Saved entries
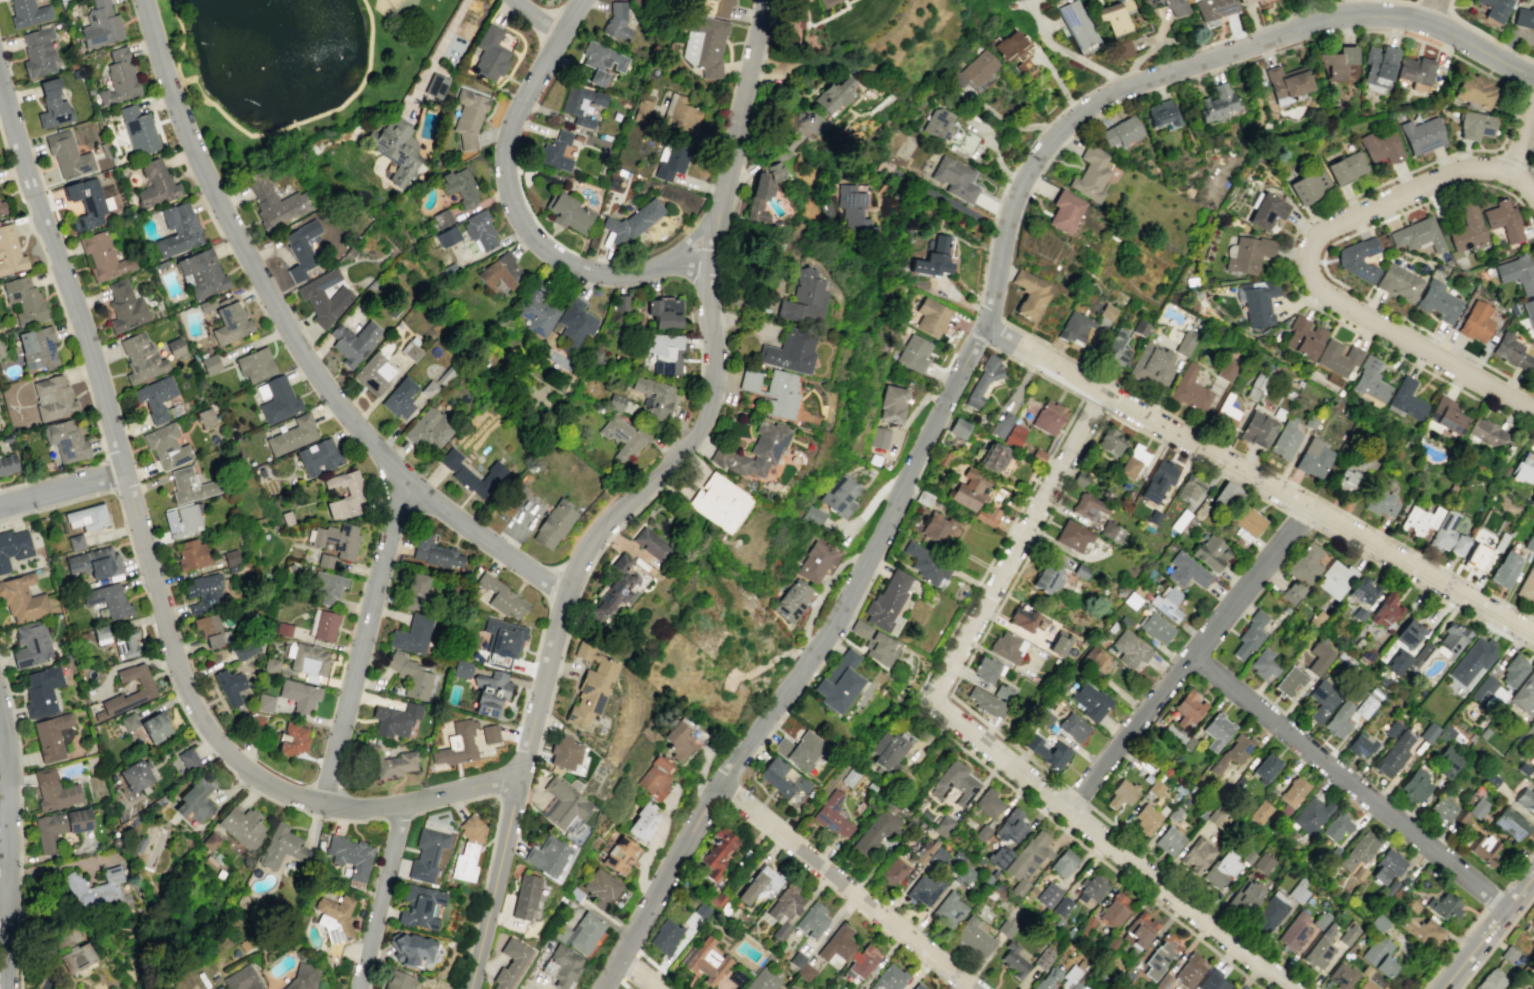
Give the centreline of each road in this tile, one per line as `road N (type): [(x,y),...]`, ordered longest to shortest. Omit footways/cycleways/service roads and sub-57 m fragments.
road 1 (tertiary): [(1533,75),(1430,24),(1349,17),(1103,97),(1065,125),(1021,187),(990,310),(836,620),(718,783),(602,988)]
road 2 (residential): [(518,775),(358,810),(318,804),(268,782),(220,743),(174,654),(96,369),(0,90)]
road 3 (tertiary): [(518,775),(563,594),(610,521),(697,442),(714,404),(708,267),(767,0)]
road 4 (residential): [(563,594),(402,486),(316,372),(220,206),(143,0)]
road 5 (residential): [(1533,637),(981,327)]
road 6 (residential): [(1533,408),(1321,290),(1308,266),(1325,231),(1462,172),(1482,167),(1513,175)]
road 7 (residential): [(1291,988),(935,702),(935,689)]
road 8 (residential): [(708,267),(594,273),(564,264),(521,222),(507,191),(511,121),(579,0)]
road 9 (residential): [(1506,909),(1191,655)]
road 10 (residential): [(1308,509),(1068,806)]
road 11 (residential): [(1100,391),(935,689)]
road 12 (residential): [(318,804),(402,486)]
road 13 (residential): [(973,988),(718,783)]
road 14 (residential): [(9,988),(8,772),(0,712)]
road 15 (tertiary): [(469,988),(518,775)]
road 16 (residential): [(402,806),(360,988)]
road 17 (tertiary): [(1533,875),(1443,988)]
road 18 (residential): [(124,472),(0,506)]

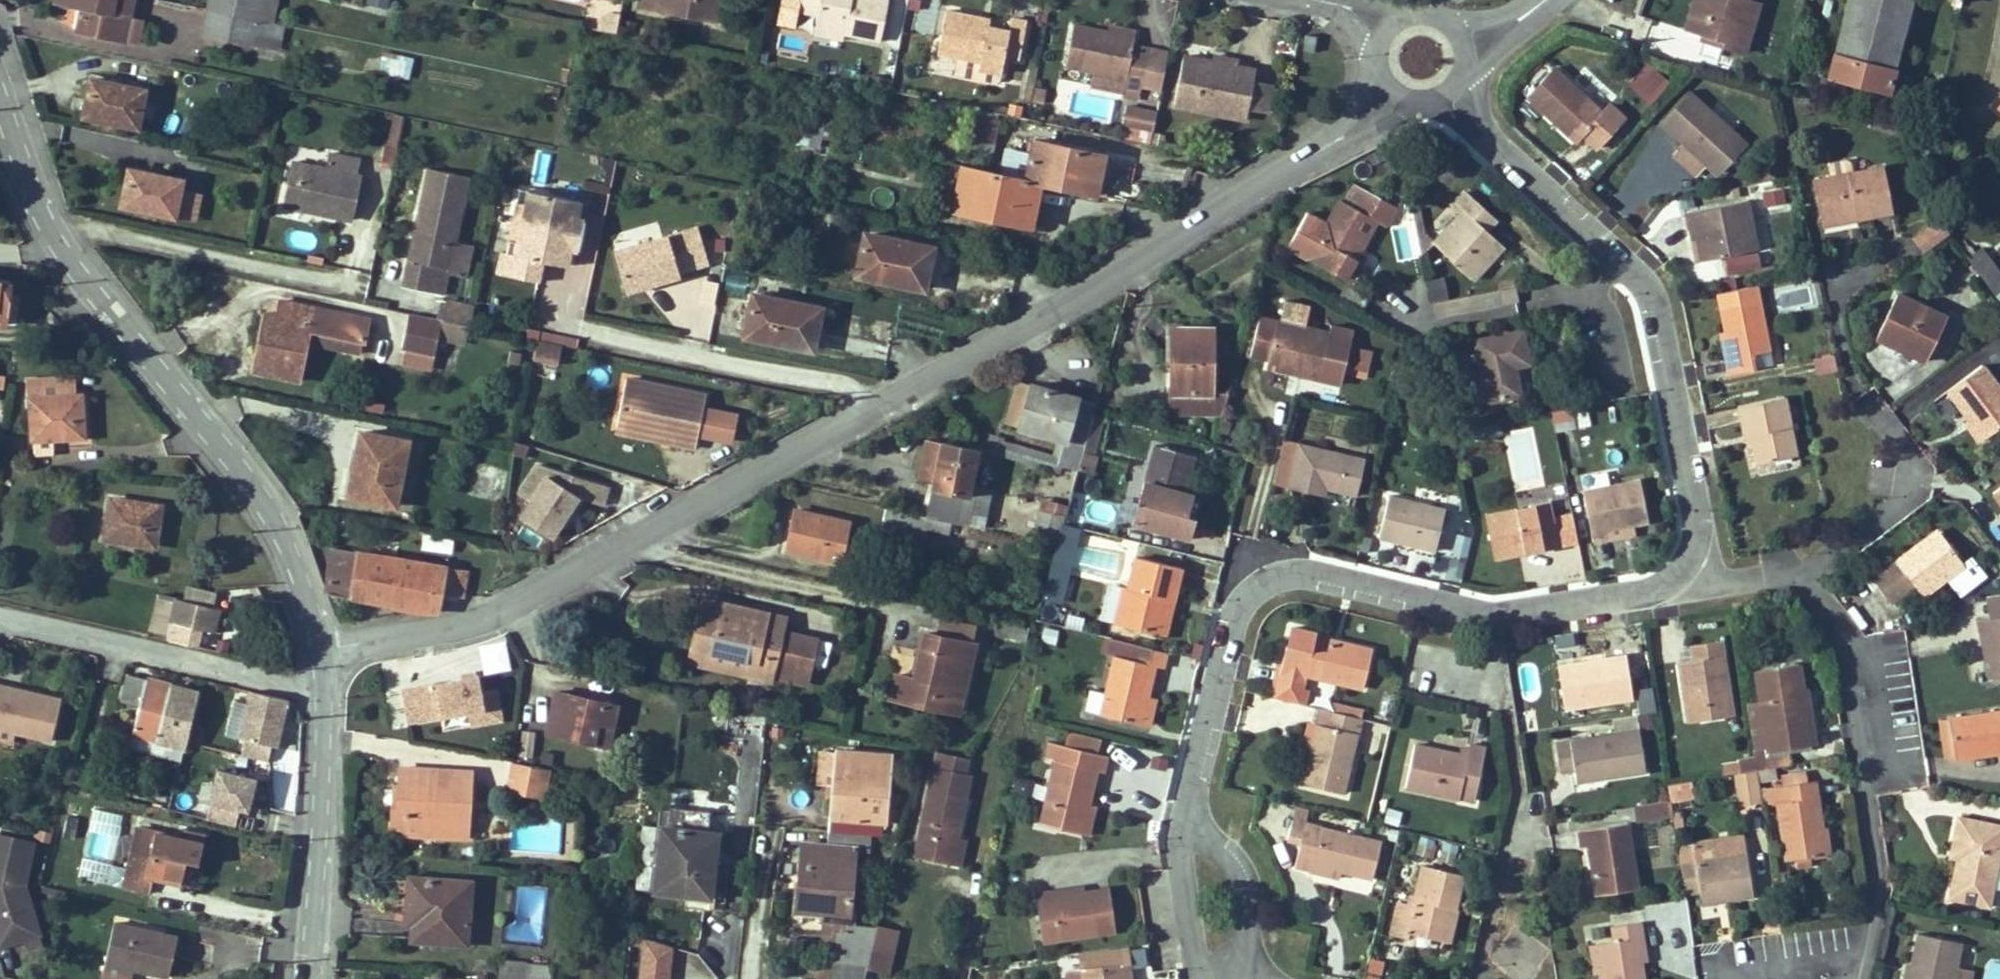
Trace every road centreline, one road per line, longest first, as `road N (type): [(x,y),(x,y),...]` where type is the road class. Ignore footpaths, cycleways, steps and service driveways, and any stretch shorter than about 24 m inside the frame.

#### ABOUT THIS TASK:
Write out all the entries word for word, but drop the pictures.

#### EXERCISE ANSWER:
Give the centreline of each road in this tile, one per line as `road N (type): [(x,y),...]`, ordered longest to shortest. Omit footways/cycleways/service roads and sub-57 m fragments.
road 1 (tertiary): [(1533,75),(1430,24),(1349,17),(1103,97),(1065,125),(1021,187),(990,310),(836,620),(718,783),(602,988)]
road 2 (residential): [(518,775),(358,810),(318,804),(268,782),(220,743),(174,654),(96,369),(0,90)]
road 3 (tertiary): [(518,775),(563,594),(610,521),(697,442),(714,404),(708,267),(767,0)]
road 4 (residential): [(563,594),(402,486),(316,372),(220,206),(143,0)]
road 5 (residential): [(1533,637),(981,327)]
road 6 (residential): [(1533,408),(1321,290),(1308,266),(1325,231),(1462,172),(1482,167),(1513,175)]
road 7 (residential): [(1291,988),(935,702),(935,689)]
road 8 (residential): [(708,267),(594,273),(564,264),(521,222),(507,191),(511,121),(579,0)]
road 9 (residential): [(1506,909),(1191,655)]
road 10 (residential): [(1308,509),(1068,806)]
road 11 (residential): [(1100,391),(935,689)]
road 12 (residential): [(318,804),(402,486)]
road 13 (residential): [(973,988),(718,783)]
road 14 (residential): [(9,988),(8,772),(0,712)]
road 15 (tertiary): [(469,988),(518,775)]
road 16 (residential): [(402,806),(360,988)]
road 17 (tertiary): [(1533,875),(1443,988)]
road 18 (residential): [(124,472),(0,506)]

Trace every road centreline, one road per line, longest first, as `road N (type): [(x,y),(x,y),...]` where type is the road class. Ignore footpaths, cycleways, steps and service driveways, and any stretch shorter than about 24 m inside the frame.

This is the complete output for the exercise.